-- What you should do --
Reproduce every one of the following items word for word, keeping all the lines in their original order.

-- Extracted data --
******
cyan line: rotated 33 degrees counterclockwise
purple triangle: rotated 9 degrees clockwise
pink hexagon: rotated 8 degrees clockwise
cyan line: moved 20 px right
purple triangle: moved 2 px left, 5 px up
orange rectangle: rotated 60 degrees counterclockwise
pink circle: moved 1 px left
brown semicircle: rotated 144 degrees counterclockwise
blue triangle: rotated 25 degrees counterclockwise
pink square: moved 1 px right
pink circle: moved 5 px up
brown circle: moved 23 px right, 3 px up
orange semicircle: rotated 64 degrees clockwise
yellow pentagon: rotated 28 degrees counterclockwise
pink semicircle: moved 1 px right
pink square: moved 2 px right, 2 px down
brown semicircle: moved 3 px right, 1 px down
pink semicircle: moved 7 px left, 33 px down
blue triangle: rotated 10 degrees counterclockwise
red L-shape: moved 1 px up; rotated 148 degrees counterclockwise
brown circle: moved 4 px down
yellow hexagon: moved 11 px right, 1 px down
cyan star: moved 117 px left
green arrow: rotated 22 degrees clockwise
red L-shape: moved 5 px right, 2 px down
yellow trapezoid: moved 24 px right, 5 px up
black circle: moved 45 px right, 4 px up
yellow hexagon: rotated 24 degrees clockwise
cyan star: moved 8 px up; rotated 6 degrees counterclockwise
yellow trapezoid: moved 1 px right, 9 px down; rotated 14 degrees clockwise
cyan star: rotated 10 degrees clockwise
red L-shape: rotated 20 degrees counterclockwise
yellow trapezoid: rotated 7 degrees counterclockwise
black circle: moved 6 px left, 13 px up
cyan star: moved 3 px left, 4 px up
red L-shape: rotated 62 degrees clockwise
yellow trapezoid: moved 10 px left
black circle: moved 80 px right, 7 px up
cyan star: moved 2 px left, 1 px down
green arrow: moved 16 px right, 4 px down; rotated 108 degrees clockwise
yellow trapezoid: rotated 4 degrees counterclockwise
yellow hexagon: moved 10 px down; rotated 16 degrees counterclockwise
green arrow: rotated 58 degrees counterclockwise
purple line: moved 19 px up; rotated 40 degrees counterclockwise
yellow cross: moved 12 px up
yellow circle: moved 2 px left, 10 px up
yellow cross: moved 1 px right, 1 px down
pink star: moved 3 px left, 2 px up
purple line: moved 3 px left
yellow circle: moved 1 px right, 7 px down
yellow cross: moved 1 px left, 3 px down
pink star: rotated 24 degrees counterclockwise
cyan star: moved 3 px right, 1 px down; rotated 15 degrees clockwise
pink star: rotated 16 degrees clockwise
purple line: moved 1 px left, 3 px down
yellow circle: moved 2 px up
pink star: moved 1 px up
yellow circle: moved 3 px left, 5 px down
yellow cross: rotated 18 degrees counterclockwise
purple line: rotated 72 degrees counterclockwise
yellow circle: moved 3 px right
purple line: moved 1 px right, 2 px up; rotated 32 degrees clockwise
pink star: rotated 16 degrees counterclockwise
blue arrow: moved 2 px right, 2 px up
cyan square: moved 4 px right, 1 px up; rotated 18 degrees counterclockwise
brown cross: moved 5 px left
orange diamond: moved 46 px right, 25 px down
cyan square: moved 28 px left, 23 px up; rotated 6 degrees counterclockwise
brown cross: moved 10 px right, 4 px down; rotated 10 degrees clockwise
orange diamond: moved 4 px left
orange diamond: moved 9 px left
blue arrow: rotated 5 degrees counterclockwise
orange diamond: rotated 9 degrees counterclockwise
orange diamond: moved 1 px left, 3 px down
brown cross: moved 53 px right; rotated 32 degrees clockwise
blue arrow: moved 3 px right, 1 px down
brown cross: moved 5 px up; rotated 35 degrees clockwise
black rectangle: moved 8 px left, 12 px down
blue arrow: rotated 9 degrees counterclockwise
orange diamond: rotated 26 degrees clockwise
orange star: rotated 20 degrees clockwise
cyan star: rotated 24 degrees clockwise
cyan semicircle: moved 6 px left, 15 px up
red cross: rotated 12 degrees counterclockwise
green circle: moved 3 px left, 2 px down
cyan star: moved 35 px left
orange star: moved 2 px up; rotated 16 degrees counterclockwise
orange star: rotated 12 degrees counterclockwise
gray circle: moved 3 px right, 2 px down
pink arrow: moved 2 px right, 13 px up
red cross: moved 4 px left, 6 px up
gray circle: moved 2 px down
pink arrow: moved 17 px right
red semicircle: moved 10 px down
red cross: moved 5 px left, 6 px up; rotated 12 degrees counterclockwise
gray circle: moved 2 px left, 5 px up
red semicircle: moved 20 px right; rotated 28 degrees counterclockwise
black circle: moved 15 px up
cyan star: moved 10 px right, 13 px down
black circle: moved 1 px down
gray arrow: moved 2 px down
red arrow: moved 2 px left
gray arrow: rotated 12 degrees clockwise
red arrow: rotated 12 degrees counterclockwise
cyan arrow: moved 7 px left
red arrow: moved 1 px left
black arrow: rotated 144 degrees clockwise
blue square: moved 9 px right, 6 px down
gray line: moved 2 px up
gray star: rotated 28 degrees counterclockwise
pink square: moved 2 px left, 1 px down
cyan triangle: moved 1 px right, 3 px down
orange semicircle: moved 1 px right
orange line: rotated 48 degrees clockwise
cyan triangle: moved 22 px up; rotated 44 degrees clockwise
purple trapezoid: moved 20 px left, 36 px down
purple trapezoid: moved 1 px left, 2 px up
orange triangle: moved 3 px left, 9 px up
******
-- Written answer --
cyan line: rotated 33 degrees counterclockwise
purple triangle: rotated 9 degrees clockwise
pink hexagon: rotated 8 degrees clockwise
cyan line: moved 20 px right
purple triangle: moved 2 px left, 5 px up
orange rectangle: rotated 60 degrees counterclockwise
pink circle: moved 1 px left
brown semicircle: rotated 144 degrees counterclockwise
blue triangle: rotated 25 degrees counterclockwise
pink square: moved 1 px right
pink circle: moved 5 px up
brown circle: moved 23 px right, 3 px up
orange semicircle: rotated 64 degrees clockwise
yellow pentagon: rotated 28 degrees counterclockwise
pink semicircle: moved 1 px right
pink square: moved 2 px right, 2 px down
brown semicircle: moved 3 px right, 1 px down
pink semicircle: moved 7 px left, 33 px down
blue triangle: rotated 10 degrees counterclockwise
red L-shape: moved 1 px up; rotated 148 degrees counterclockwise
brown circle: moved 4 px down
yellow hexagon: moved 11 px right, 1 px down
cyan star: moved 117 px left
green arrow: rotated 22 degrees clockwise
red L-shape: moved 5 px right, 2 px down
yellow trapezoid: moved 24 px right, 5 px up
black circle: moved 45 px right, 4 px up
yellow hexagon: rotated 24 degrees clockwise
cyan star: moved 8 px up; rotated 6 degrees counterclockwise
yellow trapezoid: moved 1 px right, 9 px down; rotated 14 degrees clockwise
cyan star: rotated 10 degrees clockwise
red L-shape: rotated 20 degrees counterclockwise
yellow trapezoid: rotated 7 degrees counterclockwise
black circle: moved 6 px left, 13 px up
cyan star: moved 3 px left, 4 px up
red L-shape: rotated 62 degrees clockwise
yellow trapezoid: moved 10 px left
black circle: moved 80 px right, 7 px up
cyan star: moved 2 px left, 1 px down
green arrow: moved 16 px right, 4 px down; rotated 108 degrees clockwise
yellow trapezoid: rotated 4 degrees counterclockwise
yellow hexagon: moved 10 px down; rotated 16 degrees counterclockwise
green arrow: rotated 58 degrees counterclockwise
purple line: moved 19 px up; rotated 40 degrees counterclockwise
yellow cross: moved 12 px up
yellow circle: moved 2 px left, 10 px up
yellow cross: moved 1 px right, 1 px down
pink star: moved 3 px left, 2 px up
purple line: moved 3 px left
yellow circle: moved 1 px right, 7 px down
yellow cross: moved 1 px left, 3 px down
pink star: rotated 24 degrees counterclockwise
cyan star: moved 3 px right, 1 px down; rotated 15 degrees clockwise
pink star: rotated 16 degrees clockwise
purple line: moved 1 px left, 3 px down
yellow circle: moved 2 px up
pink star: moved 1 px up
yellow circle: moved 3 px left, 5 px down
yellow cross: rotated 18 degrees counterclockwise
purple line: rotated 72 degrees counterclockwise
yellow circle: moved 3 px right
purple line: moved 1 px right, 2 px up; rotated 32 degrees clockwise
pink star: rotated 16 degrees counterclockwise
blue arrow: moved 2 px right, 2 px up
cyan square: moved 4 px right, 1 px up; rotated 18 degrees counterclockwise
brown cross: moved 5 px left
orange diamond: moved 46 px right, 25 px down
cyan square: moved 28 px left, 23 px up; rotated 6 degrees counterclockwise
brown cross: moved 10 px right, 4 px down; rotated 10 degrees clockwise
orange diamond: moved 4 px left
orange diamond: moved 9 px left
blue arrow: rotated 5 degrees counterclockwise
orange diamond: rotated 9 degrees counterclockwise
orange diamond: moved 1 px left, 3 px down
brown cross: moved 53 px right; rotated 32 degrees clockwise
blue arrow: moved 3 px right, 1 px down
brown cross: moved 5 px up; rotated 35 degrees clockwise
black rectangle: moved 8 px left, 12 px down
blue arrow: rotated 9 degrees counterclockwise
orange diamond: rotated 26 degrees clockwise
orange star: rotated 20 degrees clockwise
cyan star: rotated 24 degrees clockwise
cyan semicircle: moved 6 px left, 15 px up
red cross: rotated 12 degrees counterclockwise
green circle: moved 3 px left, 2 px down
cyan star: moved 35 px left
orange star: moved 2 px up; rotated 16 degrees counterclockwise
orange star: rotated 12 degrees counterclockwise
gray circle: moved 3 px right, 2 px down
pink arrow: moved 2 px right, 13 px up
red cross: moved 4 px left, 6 px up
gray circle: moved 2 px down
pink arrow: moved 17 px right
red semicircle: moved 10 px down
red cross: moved 5 px left, 6 px up; rotated 12 degrees counterclockwise
gray circle: moved 2 px left, 5 px up
red semicircle: moved 20 px right; rotated 28 degrees counterclockwise
black circle: moved 15 px up
cyan star: moved 10 px right, 13 px down
black circle: moved 1 px down
gray arrow: moved 2 px down
red arrow: moved 2 px left
gray arrow: rotated 12 degrees clockwise
red arrow: rotated 12 degrees counterclockwise
cyan arrow: moved 7 px left
red arrow: moved 1 px left
black arrow: rotated 144 degrees clockwise
blue square: moved 9 px right, 6 px down
gray line: moved 2 px up
gray star: rotated 28 degrees counterclockwise
pink square: moved 2 px left, 1 px down
cyan triangle: moved 1 px right, 3 px down
orange semicircle: moved 1 px right
orange line: rotated 48 degrees clockwise
cyan triangle: moved 22 px up; rotated 44 degrees clockwise
purple trapezoid: moved 20 px left, 36 px down
purple trapezoid: moved 1 px left, 2 px up
orange triangle: moved 3 px left, 9 px up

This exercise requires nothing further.